Directions: Filter the lines below, keeping each one that holds "point".

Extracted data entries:
☆ ☆ ☆ ☆ ☆ ☆ ☆

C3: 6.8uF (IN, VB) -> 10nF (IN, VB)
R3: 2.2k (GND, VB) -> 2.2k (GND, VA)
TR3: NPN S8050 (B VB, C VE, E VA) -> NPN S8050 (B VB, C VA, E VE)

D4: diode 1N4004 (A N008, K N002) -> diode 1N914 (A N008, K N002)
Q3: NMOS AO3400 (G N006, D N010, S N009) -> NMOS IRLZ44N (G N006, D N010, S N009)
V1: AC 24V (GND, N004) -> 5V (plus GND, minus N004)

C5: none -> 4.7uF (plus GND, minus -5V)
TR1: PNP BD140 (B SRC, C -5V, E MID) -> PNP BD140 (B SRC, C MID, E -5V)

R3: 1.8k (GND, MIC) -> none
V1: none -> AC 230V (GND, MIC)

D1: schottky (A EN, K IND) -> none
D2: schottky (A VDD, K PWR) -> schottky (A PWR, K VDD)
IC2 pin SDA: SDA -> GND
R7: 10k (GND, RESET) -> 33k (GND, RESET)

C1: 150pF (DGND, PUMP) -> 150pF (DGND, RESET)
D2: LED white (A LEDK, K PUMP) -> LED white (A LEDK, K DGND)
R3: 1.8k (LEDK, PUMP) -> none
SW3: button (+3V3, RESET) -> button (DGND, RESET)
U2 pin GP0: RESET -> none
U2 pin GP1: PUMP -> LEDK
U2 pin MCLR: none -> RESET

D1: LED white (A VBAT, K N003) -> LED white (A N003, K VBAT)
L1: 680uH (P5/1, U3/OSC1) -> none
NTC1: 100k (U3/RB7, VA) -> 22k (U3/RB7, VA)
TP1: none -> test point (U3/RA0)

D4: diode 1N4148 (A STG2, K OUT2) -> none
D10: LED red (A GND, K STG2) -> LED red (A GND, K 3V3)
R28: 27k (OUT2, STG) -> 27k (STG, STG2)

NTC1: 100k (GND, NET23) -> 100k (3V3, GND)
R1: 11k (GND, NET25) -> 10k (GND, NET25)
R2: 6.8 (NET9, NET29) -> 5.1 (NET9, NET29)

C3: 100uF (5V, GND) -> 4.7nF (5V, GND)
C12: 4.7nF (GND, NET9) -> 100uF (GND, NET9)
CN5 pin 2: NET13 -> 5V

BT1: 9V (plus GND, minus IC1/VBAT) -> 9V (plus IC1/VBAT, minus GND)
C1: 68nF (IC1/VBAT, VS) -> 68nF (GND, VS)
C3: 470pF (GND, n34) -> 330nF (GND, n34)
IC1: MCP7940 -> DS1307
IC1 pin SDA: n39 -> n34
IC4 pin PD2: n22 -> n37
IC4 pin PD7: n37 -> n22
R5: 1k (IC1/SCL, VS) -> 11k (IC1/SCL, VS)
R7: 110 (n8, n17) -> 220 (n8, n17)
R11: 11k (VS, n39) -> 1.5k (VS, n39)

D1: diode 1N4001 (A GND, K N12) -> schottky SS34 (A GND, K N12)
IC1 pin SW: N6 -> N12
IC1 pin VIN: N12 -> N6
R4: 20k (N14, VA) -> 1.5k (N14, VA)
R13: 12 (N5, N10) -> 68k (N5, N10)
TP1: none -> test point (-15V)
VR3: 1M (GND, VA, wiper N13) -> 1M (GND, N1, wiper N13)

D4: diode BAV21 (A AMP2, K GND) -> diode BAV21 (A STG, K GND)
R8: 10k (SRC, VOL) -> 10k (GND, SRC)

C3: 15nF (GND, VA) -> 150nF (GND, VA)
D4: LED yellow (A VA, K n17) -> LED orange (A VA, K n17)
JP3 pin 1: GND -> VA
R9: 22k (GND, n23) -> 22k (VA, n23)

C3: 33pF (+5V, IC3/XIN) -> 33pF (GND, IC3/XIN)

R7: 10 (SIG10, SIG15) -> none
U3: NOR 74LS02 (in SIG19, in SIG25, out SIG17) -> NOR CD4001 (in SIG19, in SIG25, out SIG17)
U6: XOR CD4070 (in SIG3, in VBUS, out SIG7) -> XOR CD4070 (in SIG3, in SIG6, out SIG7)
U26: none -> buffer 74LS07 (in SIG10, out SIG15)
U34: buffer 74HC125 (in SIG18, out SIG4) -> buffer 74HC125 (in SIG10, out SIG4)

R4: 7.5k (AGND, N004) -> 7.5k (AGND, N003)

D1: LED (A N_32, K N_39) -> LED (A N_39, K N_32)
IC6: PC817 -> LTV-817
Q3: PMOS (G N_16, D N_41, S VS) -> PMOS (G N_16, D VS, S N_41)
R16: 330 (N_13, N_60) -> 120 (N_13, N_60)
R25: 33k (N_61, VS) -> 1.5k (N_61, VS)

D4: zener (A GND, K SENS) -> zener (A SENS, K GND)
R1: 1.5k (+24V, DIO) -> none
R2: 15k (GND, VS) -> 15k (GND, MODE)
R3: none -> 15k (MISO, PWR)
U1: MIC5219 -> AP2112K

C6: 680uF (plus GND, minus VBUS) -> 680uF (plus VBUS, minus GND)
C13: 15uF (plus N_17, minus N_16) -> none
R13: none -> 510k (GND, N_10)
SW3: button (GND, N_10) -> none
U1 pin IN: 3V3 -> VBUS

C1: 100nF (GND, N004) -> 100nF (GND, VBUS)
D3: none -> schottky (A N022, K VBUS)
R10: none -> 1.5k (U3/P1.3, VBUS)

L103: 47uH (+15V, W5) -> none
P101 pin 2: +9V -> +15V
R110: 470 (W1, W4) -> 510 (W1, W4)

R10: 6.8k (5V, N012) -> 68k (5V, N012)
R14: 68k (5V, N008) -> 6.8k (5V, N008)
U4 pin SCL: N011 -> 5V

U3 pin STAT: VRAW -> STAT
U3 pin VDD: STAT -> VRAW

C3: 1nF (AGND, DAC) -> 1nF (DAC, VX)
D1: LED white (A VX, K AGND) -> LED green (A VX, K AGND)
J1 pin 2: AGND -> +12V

☆ ☆ ☆ ☆ ☆ ☆ ☆

Result for this task:
TP1: none -> test point (U3/RA0)
TP1: none -> test point (-15V)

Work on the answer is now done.